# DATA:
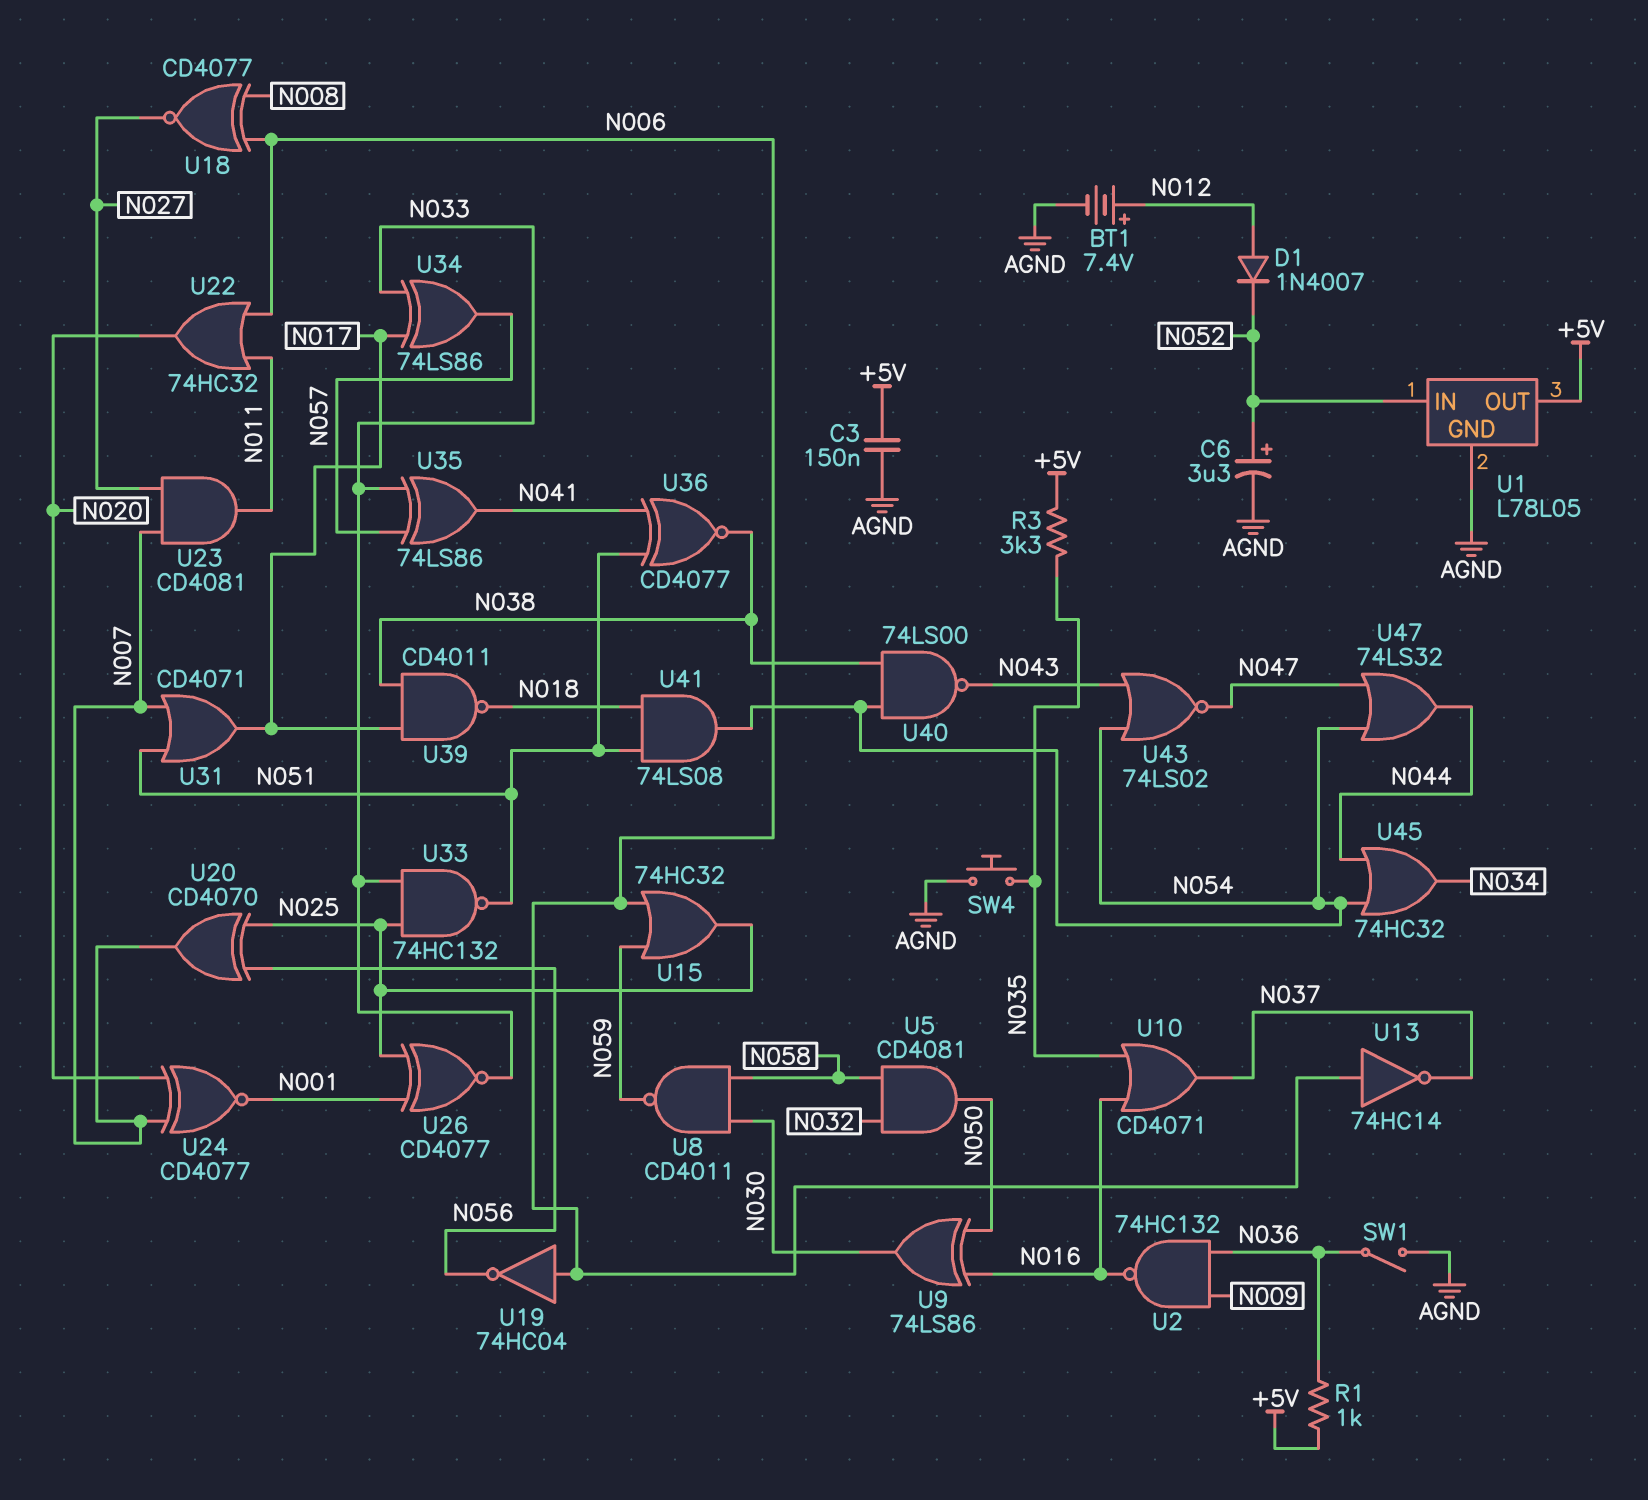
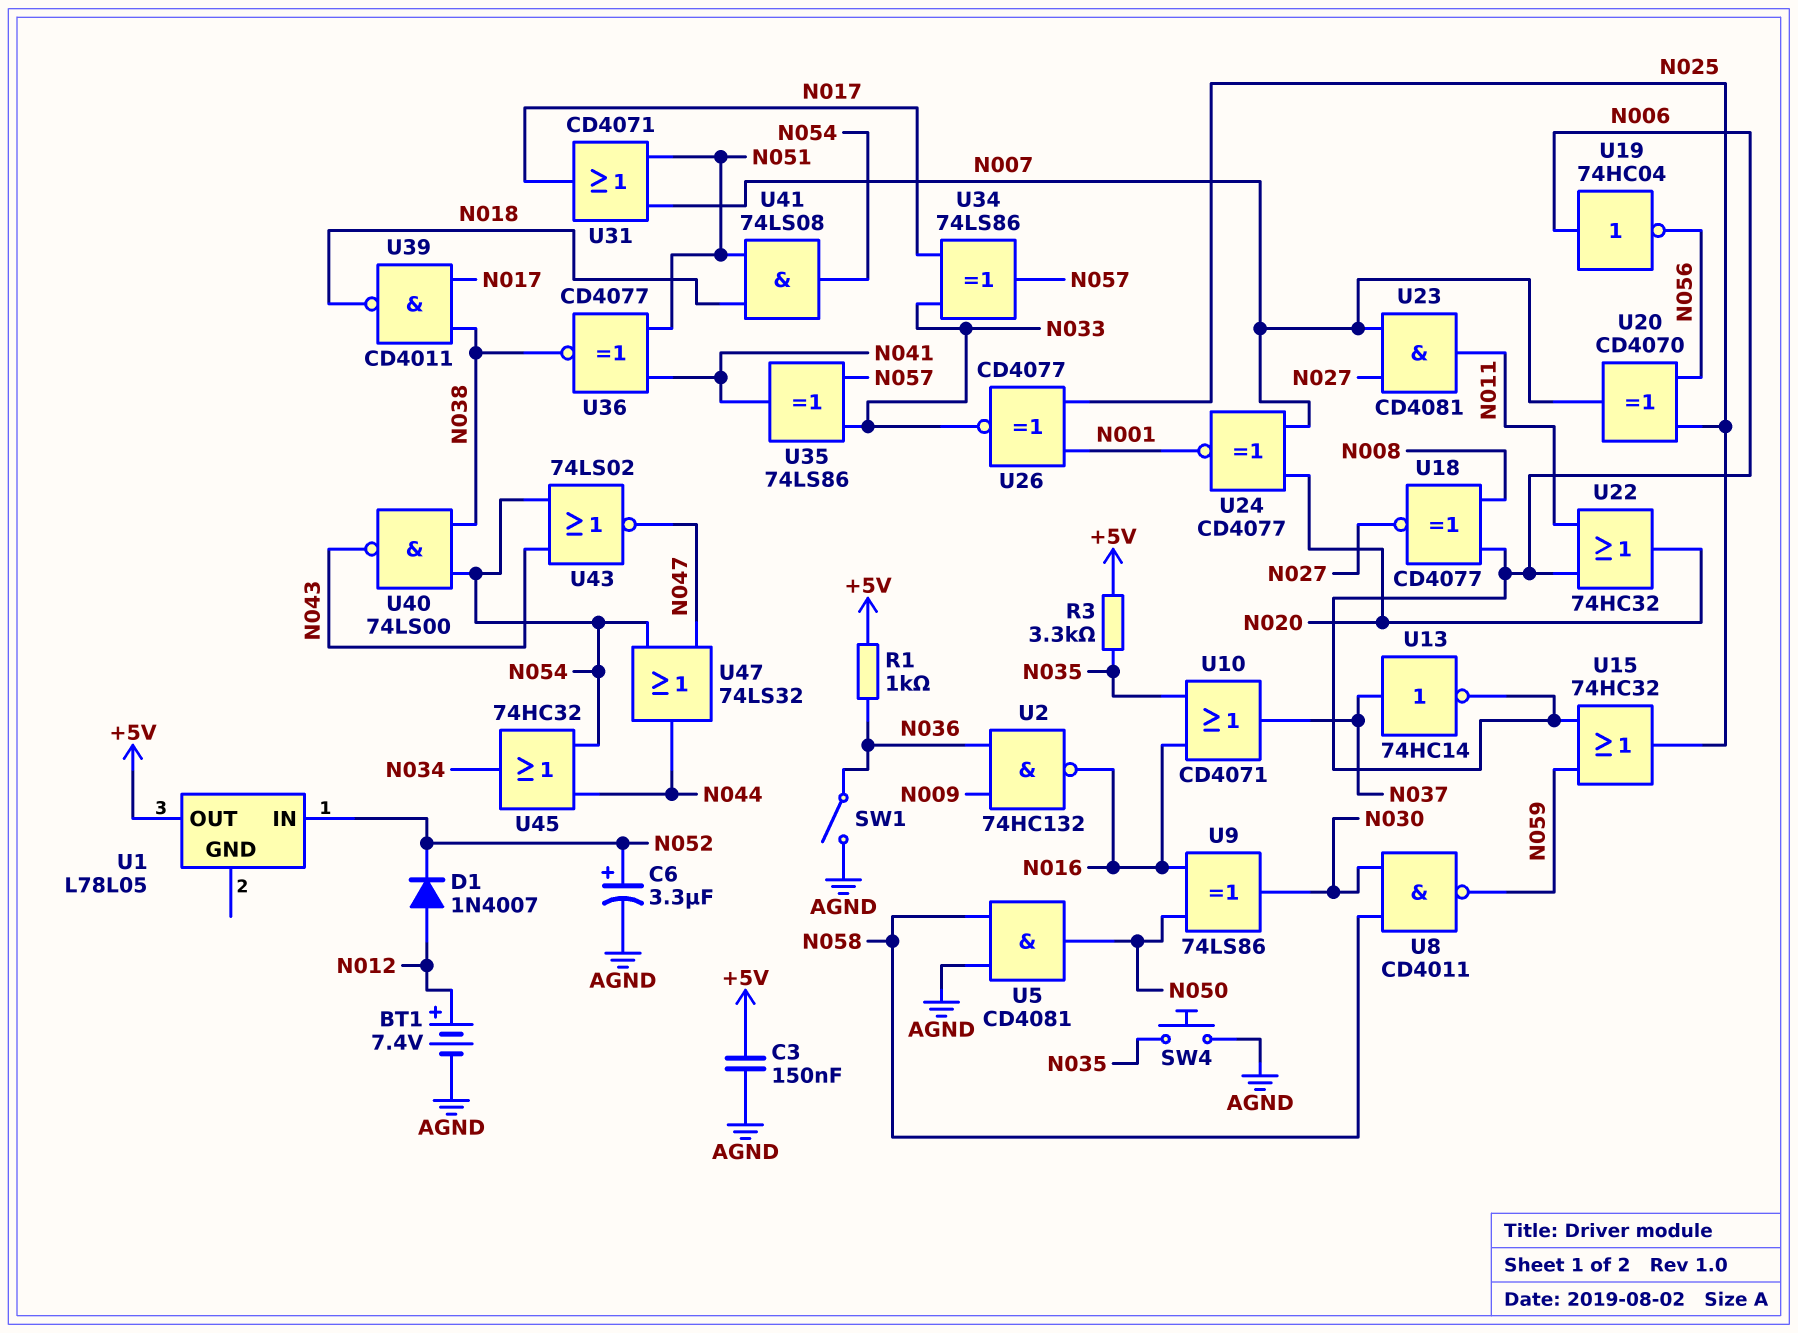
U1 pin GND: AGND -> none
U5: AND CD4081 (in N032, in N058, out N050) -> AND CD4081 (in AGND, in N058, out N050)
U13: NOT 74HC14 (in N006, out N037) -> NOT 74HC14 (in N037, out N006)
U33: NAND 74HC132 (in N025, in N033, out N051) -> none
...
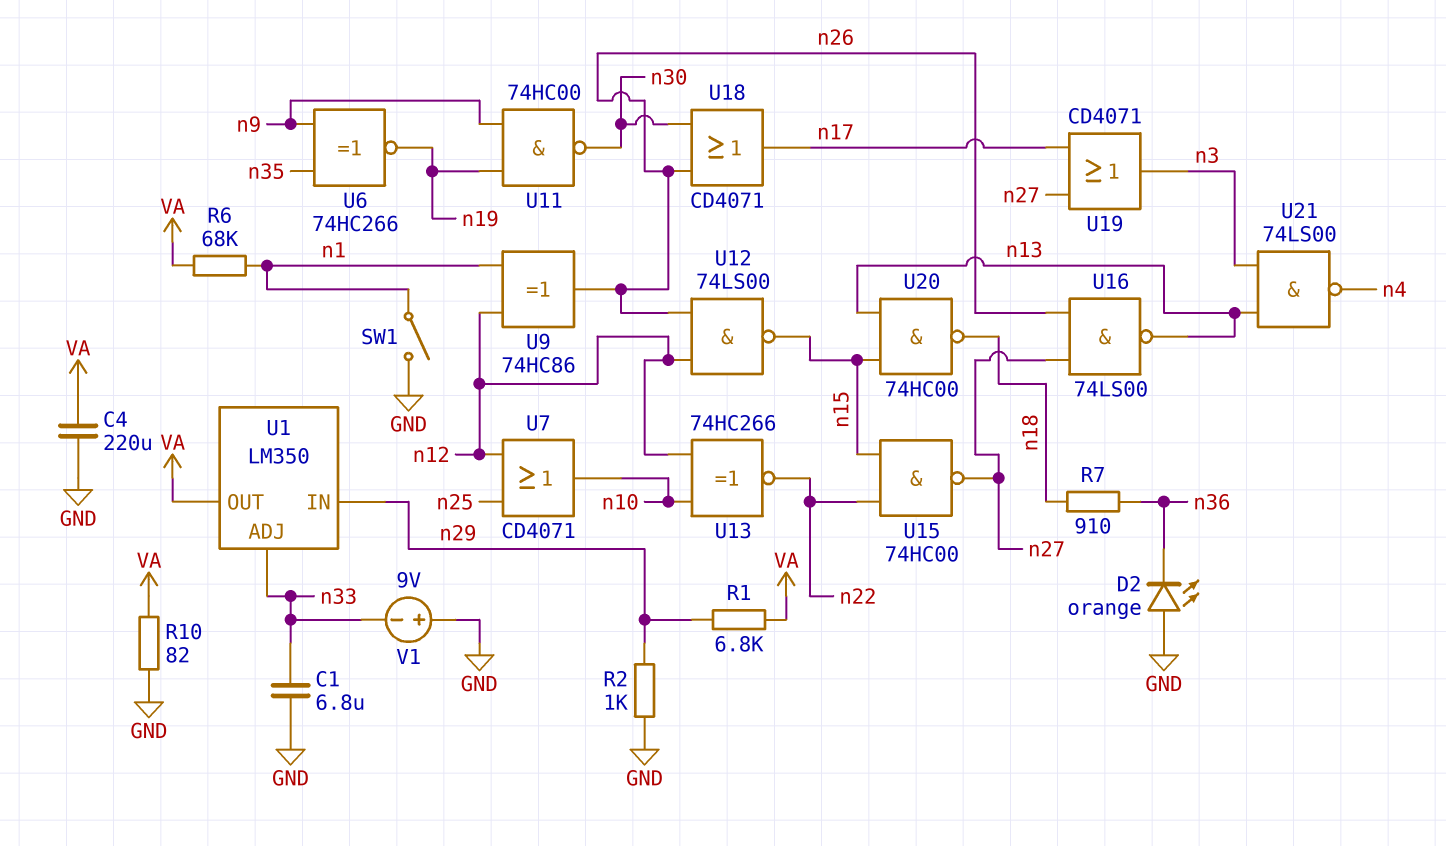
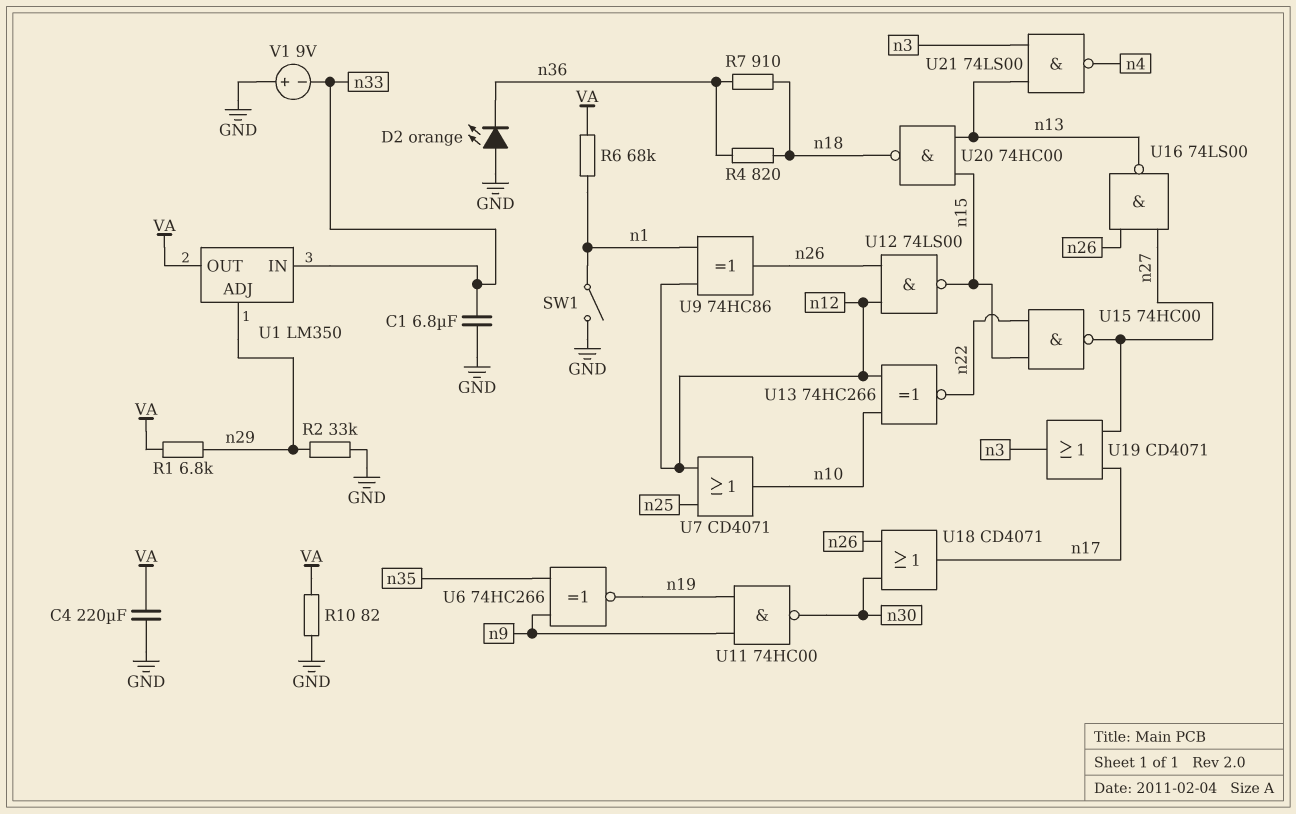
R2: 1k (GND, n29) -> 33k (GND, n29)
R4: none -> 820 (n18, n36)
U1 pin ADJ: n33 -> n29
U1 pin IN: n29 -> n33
* * *
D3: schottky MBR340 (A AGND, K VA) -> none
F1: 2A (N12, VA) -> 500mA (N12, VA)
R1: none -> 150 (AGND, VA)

# TASK DETAILS:
In the material above, find the line containing "U1 pin GND: AGND -> none" and the line containing "U33: NAND 74HC132", then write out exactly those two lines and every line between them, and nothing more.

# ANSWER SPACE:
U1 pin GND: AGND -> none
U5: AND CD4081 (in N032, in N058, out N050) -> AND CD4081 (in AGND, in N058, out N050)
U13: NOT 74HC14 (in N006, out N037) -> NOT 74HC14 (in N037, out N006)
U33: NAND 74HC132 (in N025, in N033, out N051) -> none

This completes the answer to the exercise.